**Records provided**
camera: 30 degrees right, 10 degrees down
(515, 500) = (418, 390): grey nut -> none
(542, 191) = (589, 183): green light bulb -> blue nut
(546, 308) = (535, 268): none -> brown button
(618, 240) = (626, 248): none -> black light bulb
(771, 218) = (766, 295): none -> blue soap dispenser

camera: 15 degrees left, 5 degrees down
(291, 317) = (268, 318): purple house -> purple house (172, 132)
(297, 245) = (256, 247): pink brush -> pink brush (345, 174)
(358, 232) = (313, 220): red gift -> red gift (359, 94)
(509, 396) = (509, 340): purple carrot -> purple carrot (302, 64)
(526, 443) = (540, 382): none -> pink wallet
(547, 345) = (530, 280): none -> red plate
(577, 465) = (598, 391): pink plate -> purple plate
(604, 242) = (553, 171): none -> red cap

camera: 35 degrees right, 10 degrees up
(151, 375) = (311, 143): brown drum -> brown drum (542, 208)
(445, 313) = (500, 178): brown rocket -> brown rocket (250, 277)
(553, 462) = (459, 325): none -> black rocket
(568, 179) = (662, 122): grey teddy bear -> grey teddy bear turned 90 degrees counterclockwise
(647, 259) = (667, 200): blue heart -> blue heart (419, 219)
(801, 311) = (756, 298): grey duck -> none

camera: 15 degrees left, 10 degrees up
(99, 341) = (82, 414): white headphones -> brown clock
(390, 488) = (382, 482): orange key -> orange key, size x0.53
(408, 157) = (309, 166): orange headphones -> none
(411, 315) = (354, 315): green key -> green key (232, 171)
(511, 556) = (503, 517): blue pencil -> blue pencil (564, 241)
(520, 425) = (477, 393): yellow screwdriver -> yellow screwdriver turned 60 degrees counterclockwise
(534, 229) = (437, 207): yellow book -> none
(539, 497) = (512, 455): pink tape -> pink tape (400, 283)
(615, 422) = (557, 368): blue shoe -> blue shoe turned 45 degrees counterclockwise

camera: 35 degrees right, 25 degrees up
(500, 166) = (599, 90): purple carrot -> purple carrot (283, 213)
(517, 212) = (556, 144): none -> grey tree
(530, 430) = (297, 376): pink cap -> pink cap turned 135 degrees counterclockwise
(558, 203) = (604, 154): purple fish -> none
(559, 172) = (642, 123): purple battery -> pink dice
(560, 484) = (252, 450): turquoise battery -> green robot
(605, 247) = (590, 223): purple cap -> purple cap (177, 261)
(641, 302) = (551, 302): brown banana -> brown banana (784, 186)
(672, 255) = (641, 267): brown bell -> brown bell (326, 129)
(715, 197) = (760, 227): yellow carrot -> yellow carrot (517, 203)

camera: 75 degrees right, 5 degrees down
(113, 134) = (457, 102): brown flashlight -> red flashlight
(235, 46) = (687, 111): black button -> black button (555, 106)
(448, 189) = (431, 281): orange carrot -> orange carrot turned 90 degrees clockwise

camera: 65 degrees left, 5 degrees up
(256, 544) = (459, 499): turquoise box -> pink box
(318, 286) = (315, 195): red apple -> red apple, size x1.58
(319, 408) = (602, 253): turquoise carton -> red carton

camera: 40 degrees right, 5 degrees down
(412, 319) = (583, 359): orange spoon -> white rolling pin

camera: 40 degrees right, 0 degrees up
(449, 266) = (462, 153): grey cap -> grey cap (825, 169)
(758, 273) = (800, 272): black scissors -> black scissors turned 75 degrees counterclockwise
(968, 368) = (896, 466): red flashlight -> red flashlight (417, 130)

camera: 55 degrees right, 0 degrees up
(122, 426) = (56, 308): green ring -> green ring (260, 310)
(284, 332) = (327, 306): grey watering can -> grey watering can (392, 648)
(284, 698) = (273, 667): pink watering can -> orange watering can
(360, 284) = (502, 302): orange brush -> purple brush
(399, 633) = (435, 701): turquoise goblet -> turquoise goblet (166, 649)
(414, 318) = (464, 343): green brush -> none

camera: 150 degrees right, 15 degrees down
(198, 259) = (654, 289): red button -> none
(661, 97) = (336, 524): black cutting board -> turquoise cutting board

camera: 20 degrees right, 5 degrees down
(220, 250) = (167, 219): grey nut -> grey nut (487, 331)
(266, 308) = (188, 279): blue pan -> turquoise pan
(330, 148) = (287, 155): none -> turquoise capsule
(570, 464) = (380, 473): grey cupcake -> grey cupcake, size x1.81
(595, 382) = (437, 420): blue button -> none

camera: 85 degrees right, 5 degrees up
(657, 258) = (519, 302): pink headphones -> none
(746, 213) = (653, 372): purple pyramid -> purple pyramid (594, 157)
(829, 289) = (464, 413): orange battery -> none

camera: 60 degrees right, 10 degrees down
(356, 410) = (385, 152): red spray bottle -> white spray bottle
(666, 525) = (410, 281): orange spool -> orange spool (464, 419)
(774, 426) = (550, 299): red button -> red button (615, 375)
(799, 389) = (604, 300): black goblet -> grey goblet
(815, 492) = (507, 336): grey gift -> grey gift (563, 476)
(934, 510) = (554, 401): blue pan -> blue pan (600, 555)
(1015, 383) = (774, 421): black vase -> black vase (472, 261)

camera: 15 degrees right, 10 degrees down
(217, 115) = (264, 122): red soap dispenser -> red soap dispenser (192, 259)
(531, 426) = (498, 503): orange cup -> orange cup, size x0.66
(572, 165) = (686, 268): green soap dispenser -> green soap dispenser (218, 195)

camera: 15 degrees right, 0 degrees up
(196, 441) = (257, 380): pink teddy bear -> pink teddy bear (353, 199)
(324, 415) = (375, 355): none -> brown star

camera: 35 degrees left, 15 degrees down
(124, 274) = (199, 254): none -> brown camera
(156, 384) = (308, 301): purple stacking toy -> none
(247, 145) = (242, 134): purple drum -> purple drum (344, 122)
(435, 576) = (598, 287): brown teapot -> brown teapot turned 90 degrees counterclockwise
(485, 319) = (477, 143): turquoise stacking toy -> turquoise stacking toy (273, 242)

**Work instruction**
Copy every line of the records above, starting with the first, up to and including the line containing "(539, 497) = (512, 455): pink".

**Written solution**
camera: 30 degrees right, 10 degrees down
(515, 500) = (418, 390): grey nut -> none
(542, 191) = (589, 183): green light bulb -> blue nut
(546, 308) = (535, 268): none -> brown button
(618, 240) = (626, 248): none -> black light bulb
(771, 218) = (766, 295): none -> blue soap dispenser

camera: 15 degrees left, 5 degrees down
(291, 317) = (268, 318): purple house -> purple house (172, 132)
(297, 245) = (256, 247): pink brush -> pink brush (345, 174)
(358, 232) = (313, 220): red gift -> red gift (359, 94)
(509, 396) = (509, 340): purple carrot -> purple carrot (302, 64)
(526, 443) = (540, 382): none -> pink wallet
(547, 345) = (530, 280): none -> red plate
(577, 465) = (598, 391): pink plate -> purple plate
(604, 242) = (553, 171): none -> red cap

camera: 35 degrees right, 10 degrees up
(151, 375) = (311, 143): brown drum -> brown drum (542, 208)
(445, 313) = (500, 178): brown rocket -> brown rocket (250, 277)
(553, 462) = (459, 325): none -> black rocket
(568, 179) = (662, 122): grey teddy bear -> grey teddy bear turned 90 degrees counterclockwise
(647, 259) = (667, 200): blue heart -> blue heart (419, 219)
(801, 311) = (756, 298): grey duck -> none

camera: 15 degrees left, 10 degrees up
(99, 341) = (82, 414): white headphones -> brown clock
(390, 488) = (382, 482): orange key -> orange key, size x0.53
(408, 157) = (309, 166): orange headphones -> none
(411, 315) = (354, 315): green key -> green key (232, 171)
(511, 556) = (503, 517): blue pencil -> blue pencil (564, 241)
(520, 425) = (477, 393): yellow screwdriver -> yellow screwdriver turned 60 degrees counterclockwise
(534, 229) = (437, 207): yellow book -> none
(539, 497) = (512, 455): pink tape -> pink tape (400, 283)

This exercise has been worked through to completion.